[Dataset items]

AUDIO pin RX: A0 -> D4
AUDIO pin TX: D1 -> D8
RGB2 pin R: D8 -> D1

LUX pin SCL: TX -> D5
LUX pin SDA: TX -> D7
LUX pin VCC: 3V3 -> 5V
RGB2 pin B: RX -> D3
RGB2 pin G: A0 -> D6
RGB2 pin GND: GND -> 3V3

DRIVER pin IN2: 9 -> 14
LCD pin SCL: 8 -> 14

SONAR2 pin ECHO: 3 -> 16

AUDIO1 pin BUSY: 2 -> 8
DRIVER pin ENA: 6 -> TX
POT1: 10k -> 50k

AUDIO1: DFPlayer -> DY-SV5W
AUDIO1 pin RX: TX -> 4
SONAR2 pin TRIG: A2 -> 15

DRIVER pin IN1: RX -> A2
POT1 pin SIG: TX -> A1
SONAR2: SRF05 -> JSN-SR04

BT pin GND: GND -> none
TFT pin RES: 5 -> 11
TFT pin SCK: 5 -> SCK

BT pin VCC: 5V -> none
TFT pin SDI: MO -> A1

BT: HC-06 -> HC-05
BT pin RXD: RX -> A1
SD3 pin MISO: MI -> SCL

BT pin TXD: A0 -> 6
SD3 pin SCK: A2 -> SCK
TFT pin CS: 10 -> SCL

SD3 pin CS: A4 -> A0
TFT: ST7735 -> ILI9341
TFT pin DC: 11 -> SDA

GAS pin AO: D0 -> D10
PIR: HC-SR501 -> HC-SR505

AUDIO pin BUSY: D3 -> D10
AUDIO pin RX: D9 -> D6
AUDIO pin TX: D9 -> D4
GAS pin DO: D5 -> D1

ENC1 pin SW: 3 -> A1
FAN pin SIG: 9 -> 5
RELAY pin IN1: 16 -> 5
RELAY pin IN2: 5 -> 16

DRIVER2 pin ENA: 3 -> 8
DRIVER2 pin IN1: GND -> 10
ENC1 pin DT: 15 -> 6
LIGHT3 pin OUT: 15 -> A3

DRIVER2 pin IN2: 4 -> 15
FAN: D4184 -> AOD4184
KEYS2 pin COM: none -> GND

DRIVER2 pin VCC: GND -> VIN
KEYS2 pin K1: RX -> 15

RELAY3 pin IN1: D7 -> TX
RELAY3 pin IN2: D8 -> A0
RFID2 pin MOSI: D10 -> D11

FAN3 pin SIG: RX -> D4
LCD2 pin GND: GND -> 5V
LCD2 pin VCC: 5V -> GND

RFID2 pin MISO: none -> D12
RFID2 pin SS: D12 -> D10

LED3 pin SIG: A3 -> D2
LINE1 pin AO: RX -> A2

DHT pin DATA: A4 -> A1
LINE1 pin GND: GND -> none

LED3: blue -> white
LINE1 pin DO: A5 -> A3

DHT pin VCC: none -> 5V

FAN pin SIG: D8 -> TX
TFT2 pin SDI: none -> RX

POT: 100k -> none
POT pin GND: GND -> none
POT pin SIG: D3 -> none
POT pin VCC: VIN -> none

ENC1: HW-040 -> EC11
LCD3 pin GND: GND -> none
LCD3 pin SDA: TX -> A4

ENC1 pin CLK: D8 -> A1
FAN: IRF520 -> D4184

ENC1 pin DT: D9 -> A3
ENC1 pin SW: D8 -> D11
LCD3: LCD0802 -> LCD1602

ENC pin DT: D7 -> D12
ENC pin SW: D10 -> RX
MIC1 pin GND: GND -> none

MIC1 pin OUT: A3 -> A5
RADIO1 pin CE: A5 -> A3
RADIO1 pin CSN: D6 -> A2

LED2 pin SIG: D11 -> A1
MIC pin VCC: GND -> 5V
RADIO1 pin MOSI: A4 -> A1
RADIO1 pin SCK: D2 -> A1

= Assignment =
What you should produce is an exact retyping of every line above.

= Response to the exercise =
AUDIO pin RX: A0 -> D4
AUDIO pin TX: D1 -> D8
RGB2 pin R: D8 -> D1

LUX pin SCL: TX -> D5
LUX pin SDA: TX -> D7
LUX pin VCC: 3V3 -> 5V
RGB2 pin B: RX -> D3
RGB2 pin G: A0 -> D6
RGB2 pin GND: GND -> 3V3

DRIVER pin IN2: 9 -> 14
LCD pin SCL: 8 -> 14

SONAR2 pin ECHO: 3 -> 16

AUDIO1 pin BUSY: 2 -> 8
DRIVER pin ENA: 6 -> TX
POT1: 10k -> 50k

AUDIO1: DFPlayer -> DY-SV5W
AUDIO1 pin RX: TX -> 4
SONAR2 pin TRIG: A2 -> 15

DRIVER pin IN1: RX -> A2
POT1 pin SIG: TX -> A1
SONAR2: SRF05 -> JSN-SR04

BT pin GND: GND -> none
TFT pin RES: 5 -> 11
TFT pin SCK: 5 -> SCK

BT pin VCC: 5V -> none
TFT pin SDI: MO -> A1

BT: HC-06 -> HC-05
BT pin RXD: RX -> A1
SD3 pin MISO: MI -> SCL

BT pin TXD: A0 -> 6
SD3 pin SCK: A2 -> SCK
TFT pin CS: 10 -> SCL

SD3 pin CS: A4 -> A0
TFT: ST7735 -> ILI9341
TFT pin DC: 11 -> SDA

GAS pin AO: D0 -> D10
PIR: HC-SR501 -> HC-SR505

AUDIO pin BUSY: D3 -> D10
AUDIO pin RX: D9 -> D6
AUDIO pin TX: D9 -> D4
GAS pin DO: D5 -> D1

ENC1 pin SW: 3 -> A1
FAN pin SIG: 9 -> 5
RELAY pin IN1: 16 -> 5
RELAY pin IN2: 5 -> 16

DRIVER2 pin ENA: 3 -> 8
DRIVER2 pin IN1: GND -> 10
ENC1 pin DT: 15 -> 6
LIGHT3 pin OUT: 15 -> A3

DRIVER2 pin IN2: 4 -> 15
FAN: D4184 -> AOD4184
KEYS2 pin COM: none -> GND

DRIVER2 pin VCC: GND -> VIN
KEYS2 pin K1: RX -> 15

RELAY3 pin IN1: D7 -> TX
RELAY3 pin IN2: D8 -> A0
RFID2 pin MOSI: D10 -> D11

FAN3 pin SIG: RX -> D4
LCD2 pin GND: GND -> 5V
LCD2 pin VCC: 5V -> GND

RFID2 pin MISO: none -> D12
RFID2 pin SS: D12 -> D10

LED3 pin SIG: A3 -> D2
LINE1 pin AO: RX -> A2

DHT pin DATA: A4 -> A1
LINE1 pin GND: GND -> none

LED3: blue -> white
LINE1 pin DO: A5 -> A3

DHT pin VCC: none -> 5V

FAN pin SIG: D8 -> TX
TFT2 pin SDI: none -> RX

POT: 100k -> none
POT pin GND: GND -> none
POT pin SIG: D3 -> none
POT pin VCC: VIN -> none

ENC1: HW-040 -> EC11
LCD3 pin GND: GND -> none
LCD3 pin SDA: TX -> A4

ENC1 pin CLK: D8 -> A1
FAN: IRF520 -> D4184

ENC1 pin DT: D9 -> A3
ENC1 pin SW: D8 -> D11
LCD3: LCD0802 -> LCD1602

ENC pin DT: D7 -> D12
ENC pin SW: D10 -> RX
MIC1 pin GND: GND -> none

MIC1 pin OUT: A3 -> A5
RADIO1 pin CE: A5 -> A3
RADIO1 pin CSN: D6 -> A2

LED2 pin SIG: D11 -> A1
MIC pin VCC: GND -> 5V
RADIO1 pin MOSI: A4 -> A1
RADIO1 pin SCK: D2 -> A1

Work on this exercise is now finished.